- **Exercise details**
Return all of the data exactly, with nothing left out but the pictures.
+++ Material provided +++
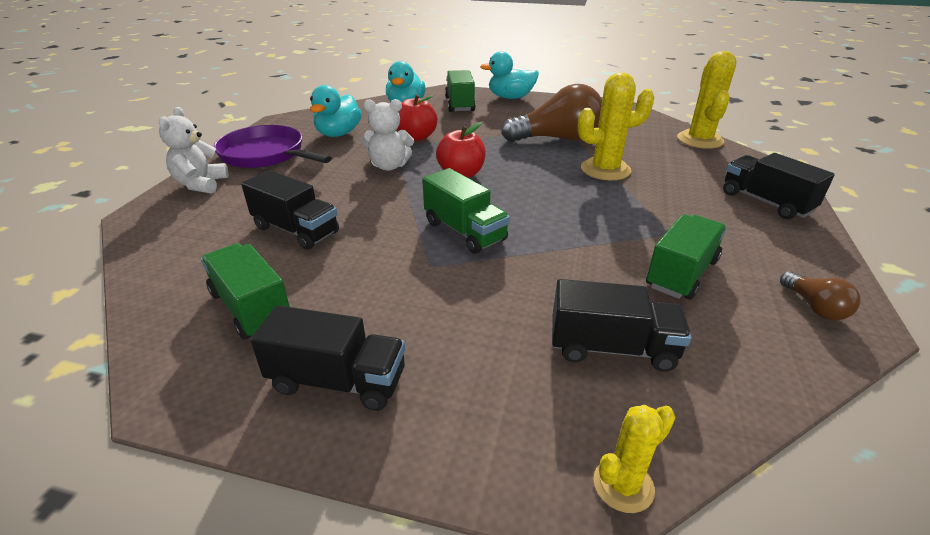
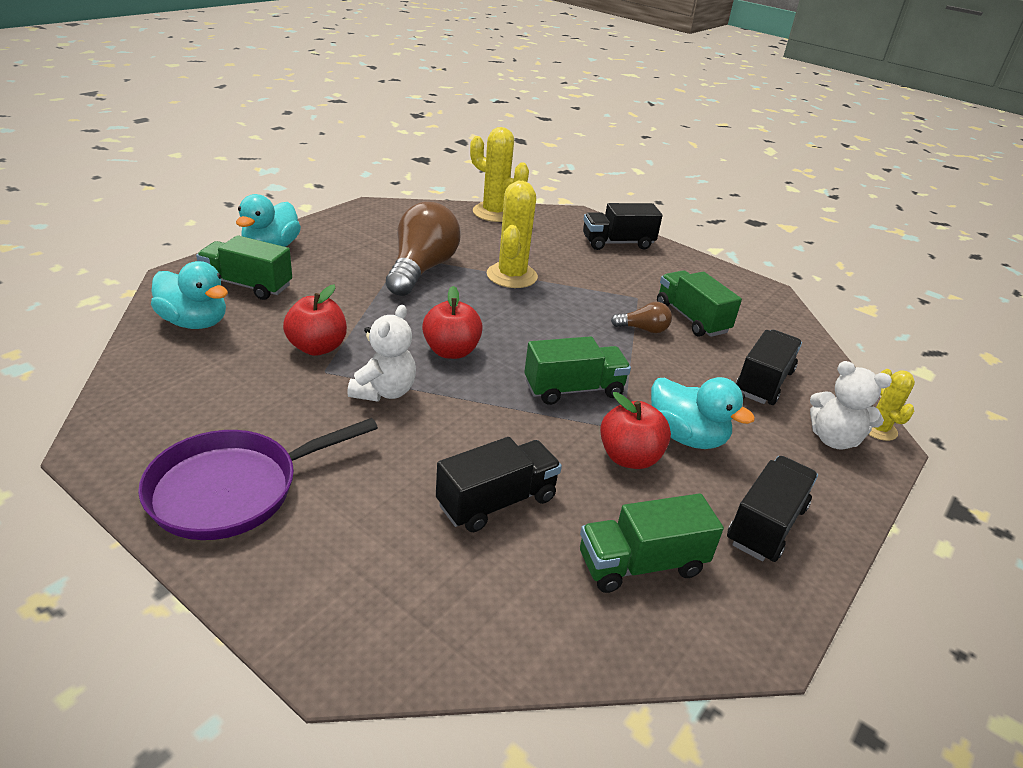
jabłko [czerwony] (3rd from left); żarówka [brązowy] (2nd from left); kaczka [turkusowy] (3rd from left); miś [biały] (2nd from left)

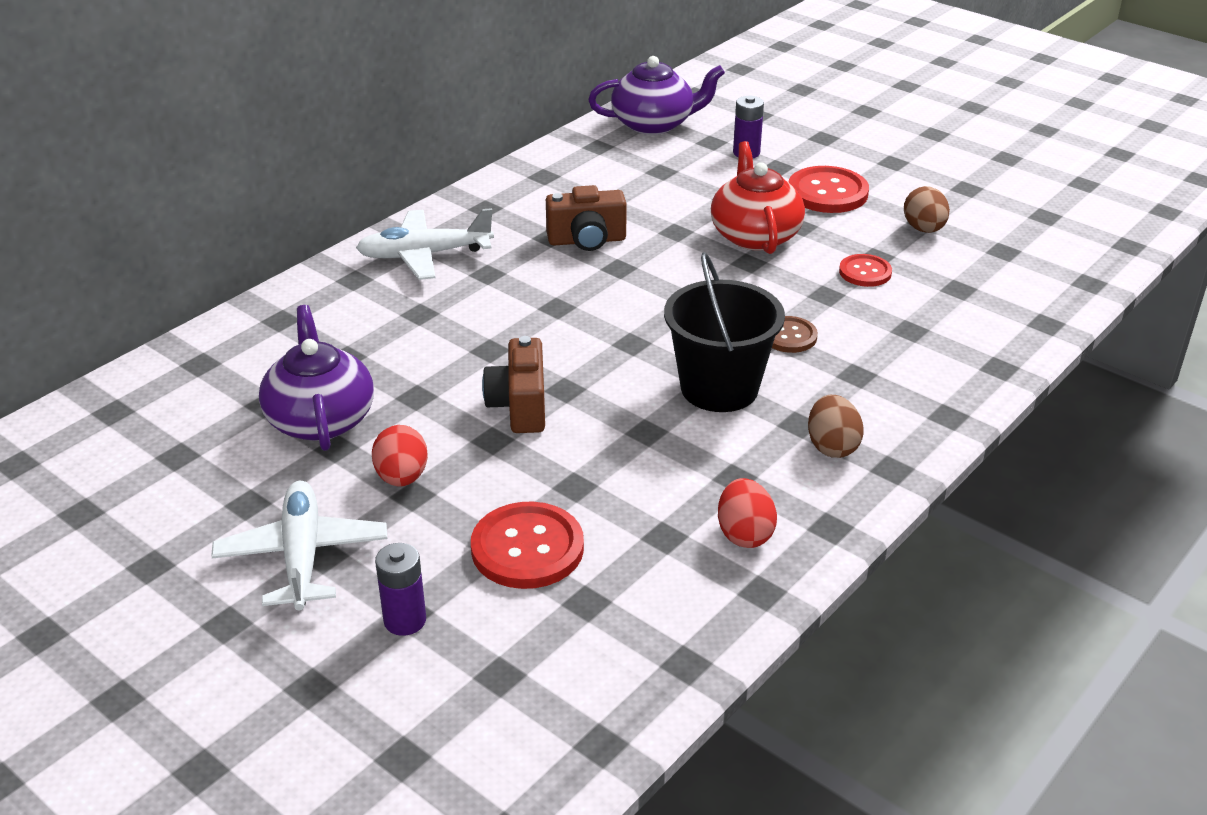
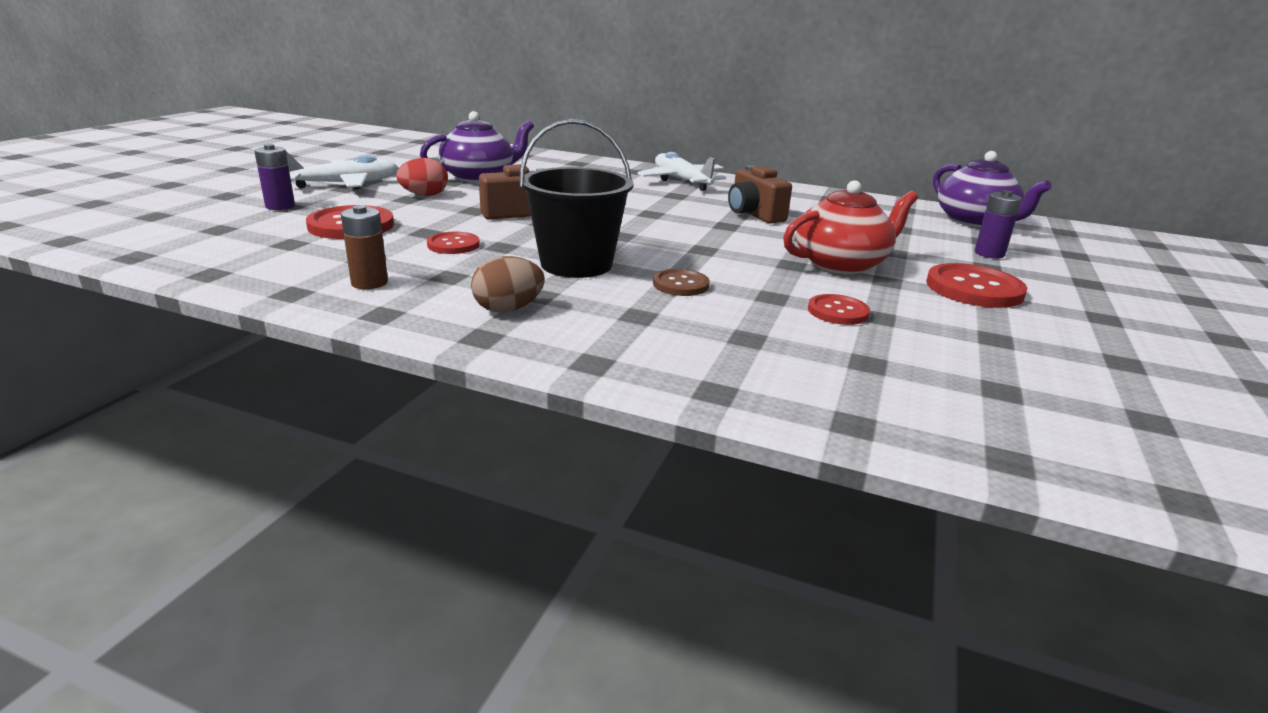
bateria [brązowy]; guzik [czerwony] (2nd from left); jajko [brązowy] (2nd from left in the first image)

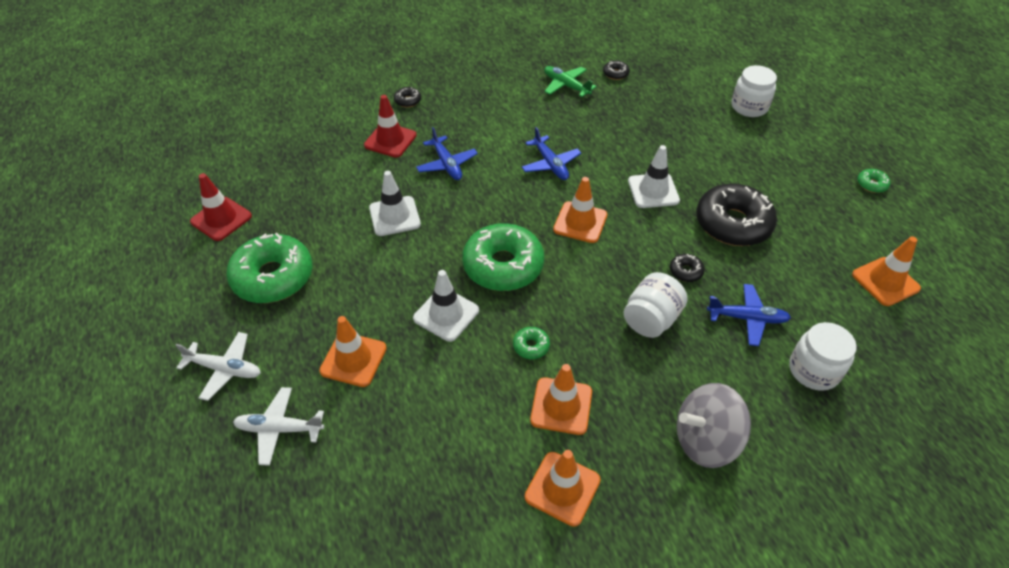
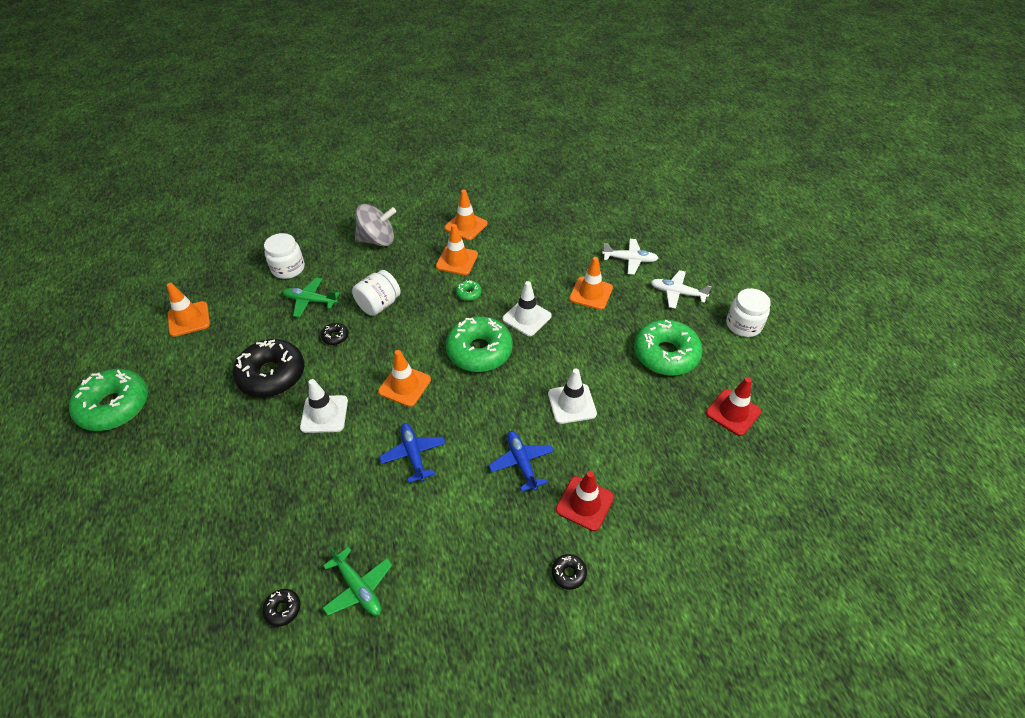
donut [zielony] (1st from left); samolot [zielony] (1st from left); słoik [biały] (3rd from left)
+++
- **Result**
jabłko [czerwony] (3rd from left); żarówka [brązowy] (2nd from left); kaczka [turkusowy] (3rd from left); miś [biały] (2nd from left)

bateria [brązowy]; guzik [czerwony] (2nd from left); jajko [brązowy] (2nd from left in the first image)

donut [zielony] (1st from left); samolot [zielony] (1st from left); słoik [biały] (3rd from left)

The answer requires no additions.